Task brief - Every line that contains "turquoise" must be located and copied from the data.

Start of Input data

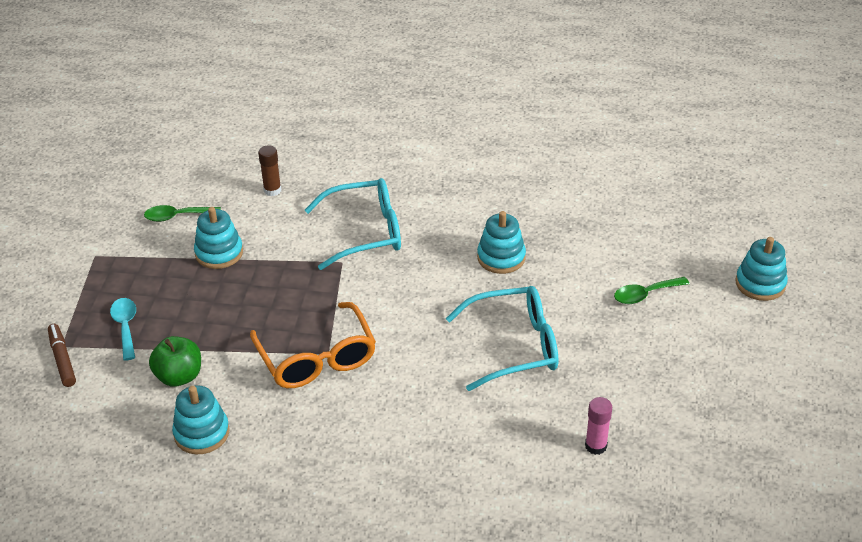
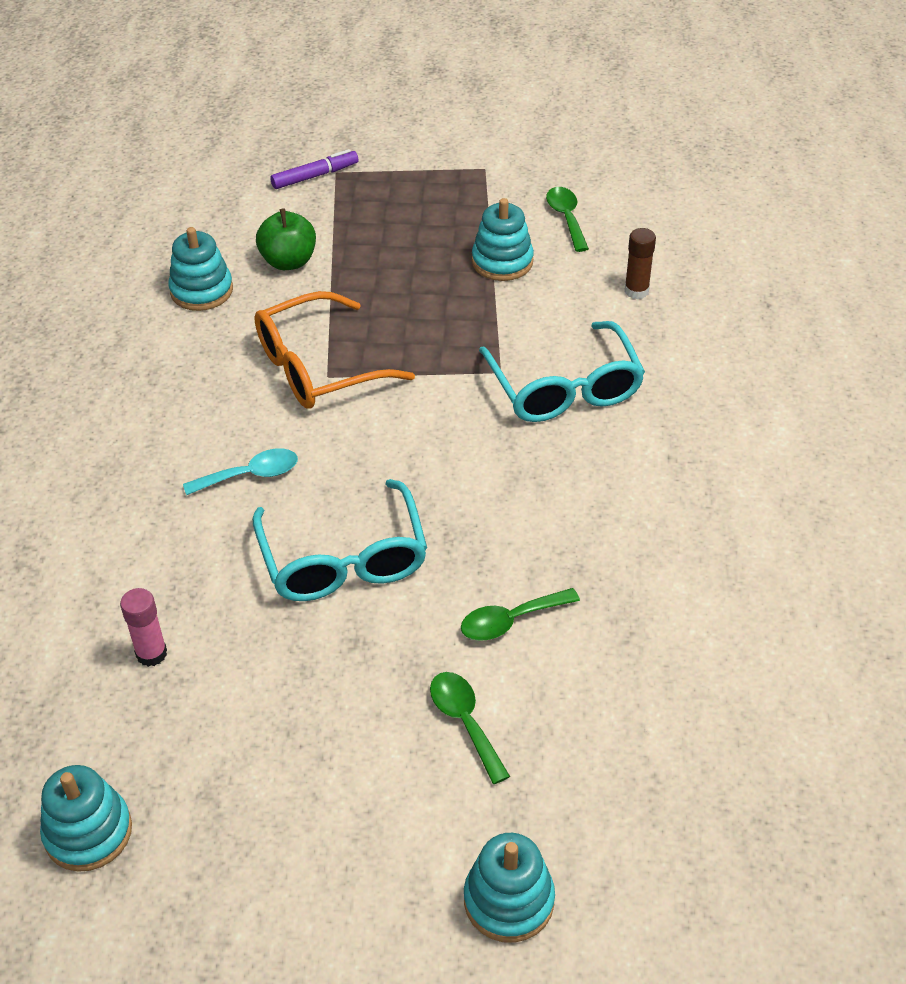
camera: 85 degrees right, 5 degrees up
(62, 359) = (315, 176): brown marker -> purple marker
(125, 327) = (367, 210): turquoise spoon -> turquoise spoon (250, 475)
(501, 257) = (531, 537): turquoise stacking toy -> turquoise stacking toy (88, 832)
(568, 271) = (511, 621): none -> green spoon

End of Input data

Result of the exercise -
(125, 327) = (367, 210): turquoise spoon -> turquoise spoon (250, 475)
(501, 257) = (531, 537): turquoise stacking toy -> turquoise stacking toy (88, 832)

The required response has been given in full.